# [What you are asked to do]
Reading the listing that follows, count the lines where "brick" appears, and answer with only that count.

# [Provided data]

# # # #

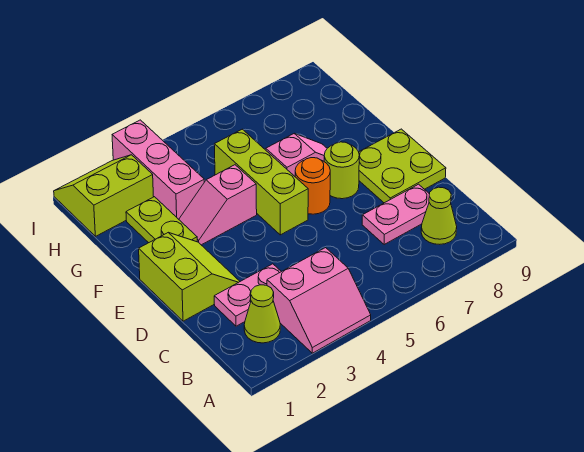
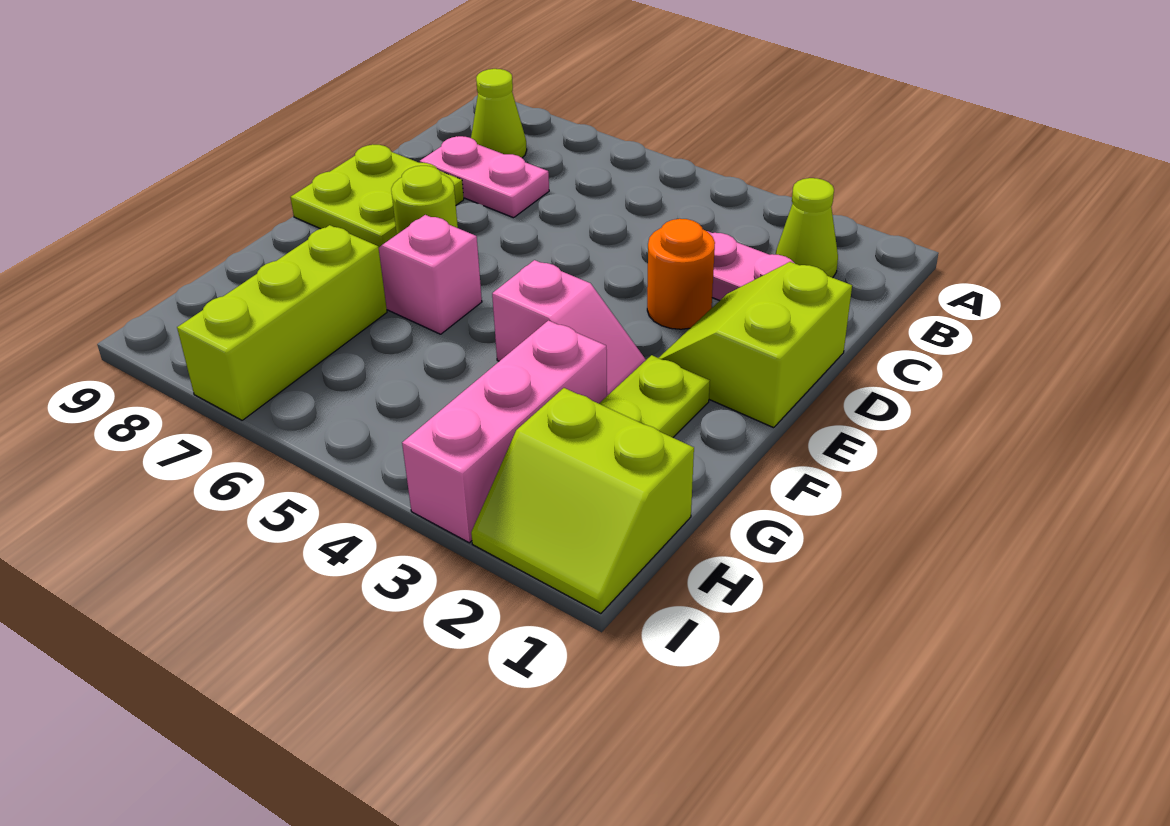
pink slope A3:B4 level 1 top B -> none
lime brick E5:G5 level 1 -> lime brick G7:I7 level 1
orange round brick E6 level 1 -> orange round brick D3 level 1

# # # #

# [Result of the task]
2